(Stored records)
· · ·
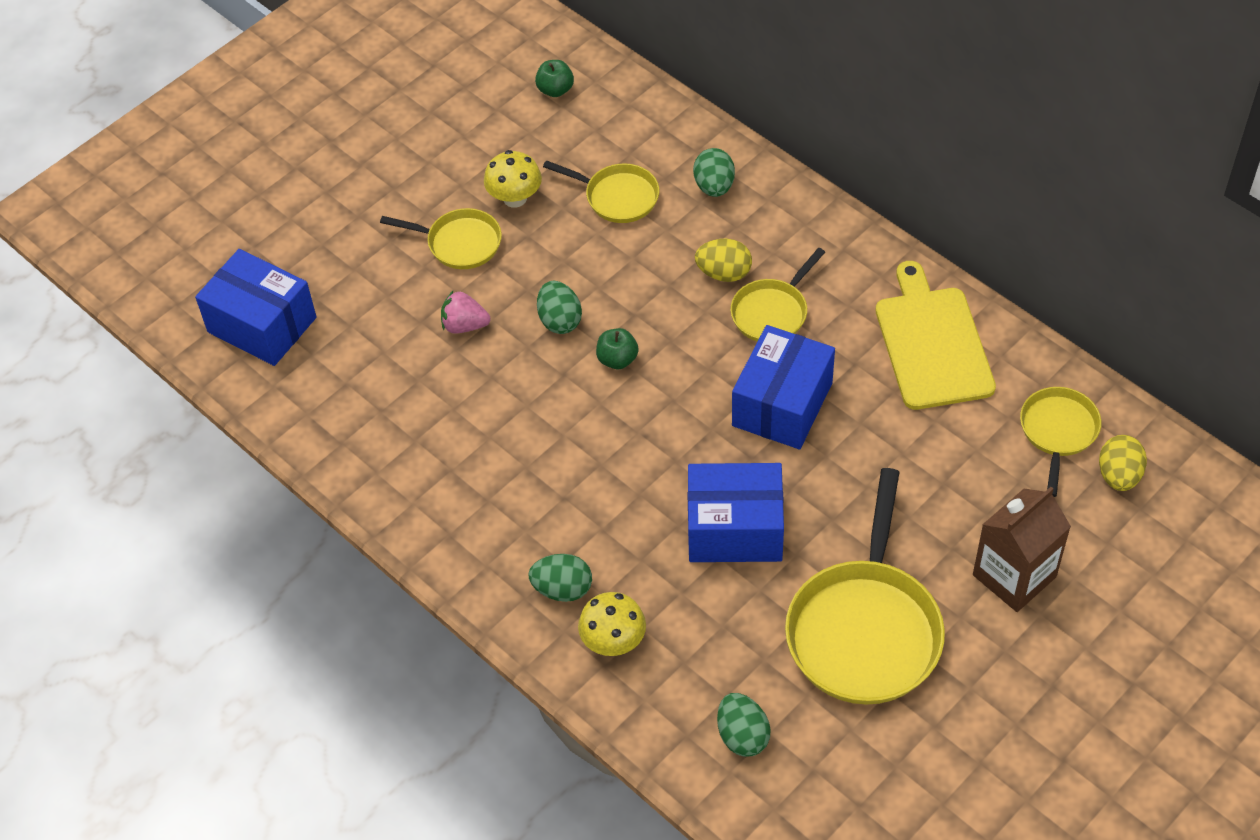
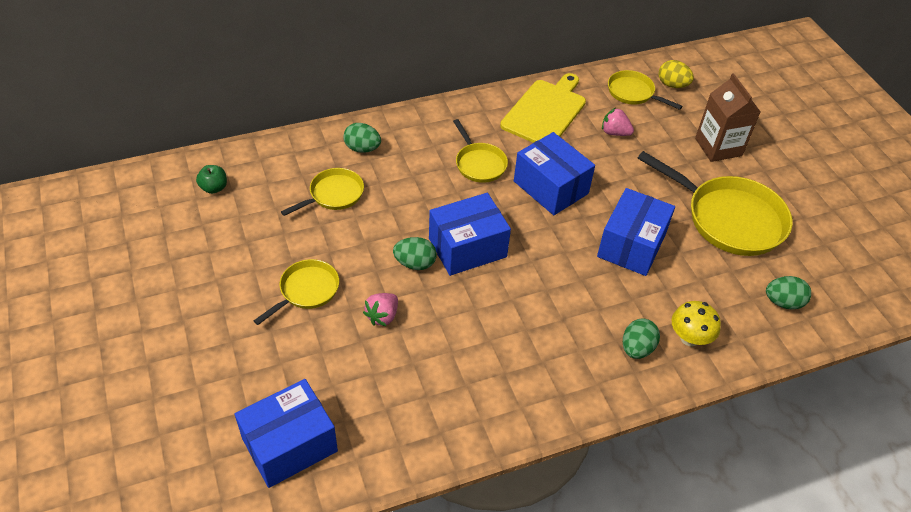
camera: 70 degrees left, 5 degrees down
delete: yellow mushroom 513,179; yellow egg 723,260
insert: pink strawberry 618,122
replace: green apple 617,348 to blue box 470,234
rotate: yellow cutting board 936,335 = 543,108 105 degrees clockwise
· · ·
Required action: Your answer should be a precise transcript of the entries, minus the pictures.

Your solution:
camera: 70 degrees left, 5 degrees down
delete: yellow mushroom 513,179; yellow egg 723,260
insert: pink strawberry 618,122
replace: green apple 617,348 to blue box 470,234
rotate: yellow cutting board 936,335 = 543,108 105 degrees clockwise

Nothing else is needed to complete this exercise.